- **Work order**
This exercise calls for a copy of every line in the listing below that carries the word "lámpara".

[Material provided Boundary: Start]

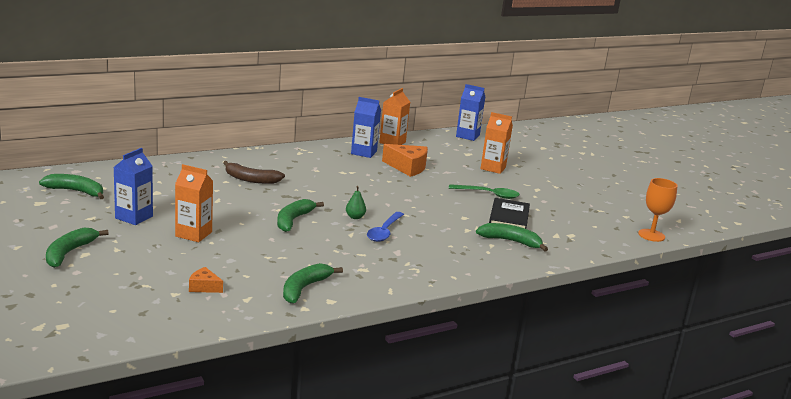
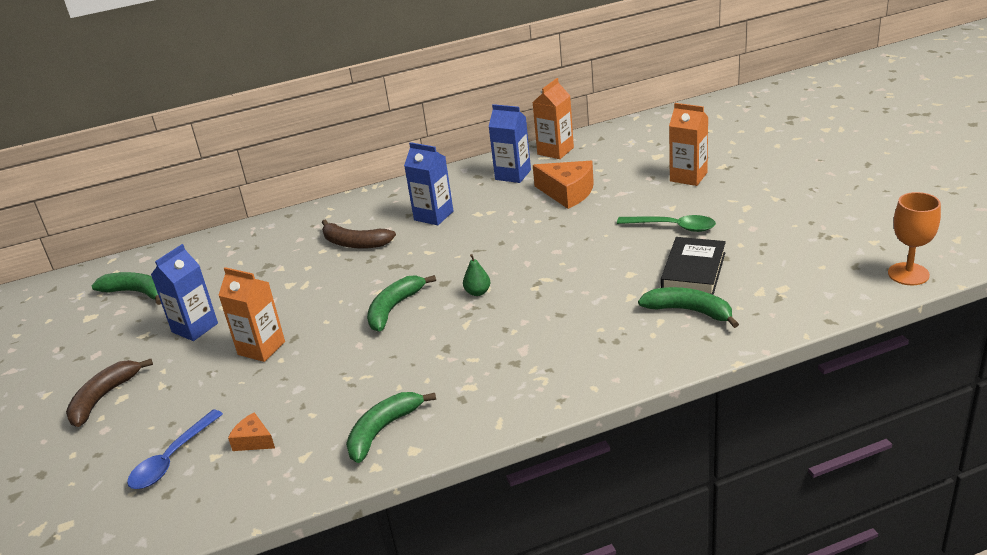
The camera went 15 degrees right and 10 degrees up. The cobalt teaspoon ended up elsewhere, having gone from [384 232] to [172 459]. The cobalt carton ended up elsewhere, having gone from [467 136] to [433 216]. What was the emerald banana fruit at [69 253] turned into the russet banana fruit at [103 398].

[Material provided Boundary: End]
[Material provided Boundary: Start]

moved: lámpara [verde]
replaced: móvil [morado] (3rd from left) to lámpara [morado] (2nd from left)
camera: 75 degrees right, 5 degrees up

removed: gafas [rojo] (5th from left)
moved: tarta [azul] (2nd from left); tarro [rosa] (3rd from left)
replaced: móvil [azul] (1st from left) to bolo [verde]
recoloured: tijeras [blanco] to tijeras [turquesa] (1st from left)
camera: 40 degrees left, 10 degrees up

[Material provided Boundary: End]

- **Answer**
moved: lámpara [verde]
replaced: móvil [morado] (3rd from left) to lámpara [morado] (2nd from left)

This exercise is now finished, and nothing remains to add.